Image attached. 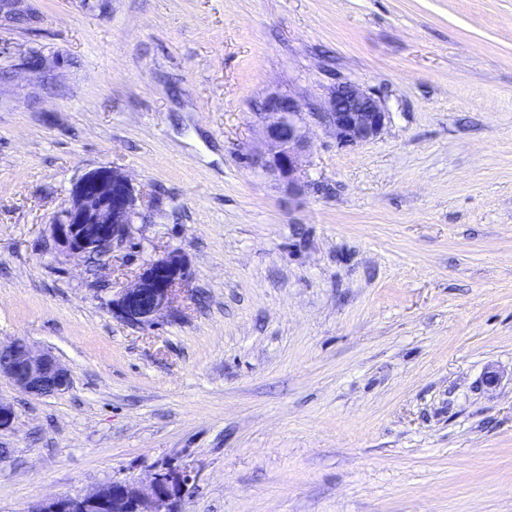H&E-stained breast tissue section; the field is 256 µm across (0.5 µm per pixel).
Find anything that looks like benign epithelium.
Here are the masks:
<instances>
[{"label":"benign epithelium","mask_w":512,"mask_h":512,"mask_svg":"<svg viewBox=\"0 0 512 512\" xmlns=\"http://www.w3.org/2000/svg\"><path fill=\"white\" fill-rule=\"evenodd\" d=\"M26 0H0V20L25 16ZM19 69L40 73L44 55L29 50ZM388 112L381 100L361 85L346 81L329 89L322 102L293 94L275 93L258 113L261 145L248 153L250 168L275 177L290 197L305 193L308 132L325 129L341 147H356L374 140L383 130ZM141 194L120 169L102 165L85 171L72 184L69 198L50 224L55 248L85 258L112 253L126 240L141 218ZM189 277L183 253L172 249L148 260L135 282L112 298V316L147 328L172 309L177 291ZM6 378L25 393L42 397L60 393L71 381V371L51 352L37 353L22 339L0 343V380ZM193 477L186 470L156 472L146 484L112 480L96 491L77 497L54 496L35 512H177V502Z\"/></svg>","instance_id":"obj_1"}]
</instances>
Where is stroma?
I'll list each match as a JSON object with an SVG mask.
<instances>
[{
	"instance_id": "stroma-1",
	"label": "stroma",
	"mask_w": 512,
	"mask_h": 512,
	"mask_svg": "<svg viewBox=\"0 0 512 512\" xmlns=\"http://www.w3.org/2000/svg\"><path fill=\"white\" fill-rule=\"evenodd\" d=\"M27 4L0 25V342L72 380L0 381V512L170 466L180 512H512V0ZM32 48L44 73L13 71ZM339 80L388 122L313 130L290 197L246 162L256 114ZM100 165L143 203L95 267L49 225ZM173 248L172 310L114 318ZM3 378L28 395L42 397L65 391L71 371L51 352L37 353L24 340L13 339L0 343V381Z\"/></svg>"
}]
</instances>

——————

● **TASK TO CARRY OUT**: Say how many lines of the data hold the string "label". Reply with the number alone.

● **EXERCISE SOLUTION**: 2